- Work order
After locating "Chart ideas: [480,649,736,806]" in the listing below, copy that line and each one after it exactly, ending with the line that has "recipe16: [286,1007,366,1071] ->".

- The data
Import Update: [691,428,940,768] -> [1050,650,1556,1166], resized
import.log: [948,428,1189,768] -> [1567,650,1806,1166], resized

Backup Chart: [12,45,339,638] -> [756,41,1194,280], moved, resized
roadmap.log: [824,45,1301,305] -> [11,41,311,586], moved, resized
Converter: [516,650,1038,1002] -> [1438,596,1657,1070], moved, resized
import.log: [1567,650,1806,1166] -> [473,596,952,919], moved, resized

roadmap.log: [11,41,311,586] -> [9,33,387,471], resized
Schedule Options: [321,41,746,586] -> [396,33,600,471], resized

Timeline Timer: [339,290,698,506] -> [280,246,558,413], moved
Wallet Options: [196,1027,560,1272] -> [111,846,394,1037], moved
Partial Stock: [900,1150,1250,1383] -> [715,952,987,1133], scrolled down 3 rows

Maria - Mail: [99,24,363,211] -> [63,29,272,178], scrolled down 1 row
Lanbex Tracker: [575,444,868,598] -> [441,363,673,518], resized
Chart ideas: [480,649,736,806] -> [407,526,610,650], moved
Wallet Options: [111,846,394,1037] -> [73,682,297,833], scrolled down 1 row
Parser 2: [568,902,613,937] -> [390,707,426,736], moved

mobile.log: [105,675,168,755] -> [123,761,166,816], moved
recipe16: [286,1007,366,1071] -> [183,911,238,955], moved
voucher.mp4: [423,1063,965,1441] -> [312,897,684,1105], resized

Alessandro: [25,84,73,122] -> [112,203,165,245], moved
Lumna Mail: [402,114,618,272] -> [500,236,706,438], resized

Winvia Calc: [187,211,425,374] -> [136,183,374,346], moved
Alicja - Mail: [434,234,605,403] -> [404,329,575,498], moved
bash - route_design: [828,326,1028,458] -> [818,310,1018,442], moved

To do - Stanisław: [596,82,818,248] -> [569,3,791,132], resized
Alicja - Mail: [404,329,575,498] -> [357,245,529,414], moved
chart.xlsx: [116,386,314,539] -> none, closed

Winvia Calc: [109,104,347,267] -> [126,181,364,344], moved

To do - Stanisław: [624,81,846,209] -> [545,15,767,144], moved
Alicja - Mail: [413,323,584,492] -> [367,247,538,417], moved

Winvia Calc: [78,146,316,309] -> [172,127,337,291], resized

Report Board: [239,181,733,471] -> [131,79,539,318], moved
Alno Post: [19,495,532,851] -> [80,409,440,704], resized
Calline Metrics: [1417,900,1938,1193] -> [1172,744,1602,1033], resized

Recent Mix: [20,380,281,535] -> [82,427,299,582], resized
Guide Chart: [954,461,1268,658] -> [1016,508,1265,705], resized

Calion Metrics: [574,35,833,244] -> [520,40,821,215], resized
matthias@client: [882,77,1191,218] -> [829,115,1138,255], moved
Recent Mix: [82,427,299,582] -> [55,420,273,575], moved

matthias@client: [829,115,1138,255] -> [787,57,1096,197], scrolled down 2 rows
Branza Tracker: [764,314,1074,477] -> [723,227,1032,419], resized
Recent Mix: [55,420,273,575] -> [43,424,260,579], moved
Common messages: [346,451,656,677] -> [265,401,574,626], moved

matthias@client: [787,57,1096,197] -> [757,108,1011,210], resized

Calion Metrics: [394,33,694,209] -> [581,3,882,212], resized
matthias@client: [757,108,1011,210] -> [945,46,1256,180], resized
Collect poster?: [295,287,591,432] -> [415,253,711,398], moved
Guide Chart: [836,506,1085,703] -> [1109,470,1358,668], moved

- Written answer
Chart ideas: [480,649,736,806] -> [407,526,610,650], moved
Wallet Options: [111,846,394,1037] -> [73,682,297,833], scrolled down 1 row
Parser 2: [568,902,613,937] -> [390,707,426,736], moved

mobile.log: [105,675,168,755] -> [123,761,166,816], moved
recipe16: [286,1007,366,1071] -> [183,911,238,955], moved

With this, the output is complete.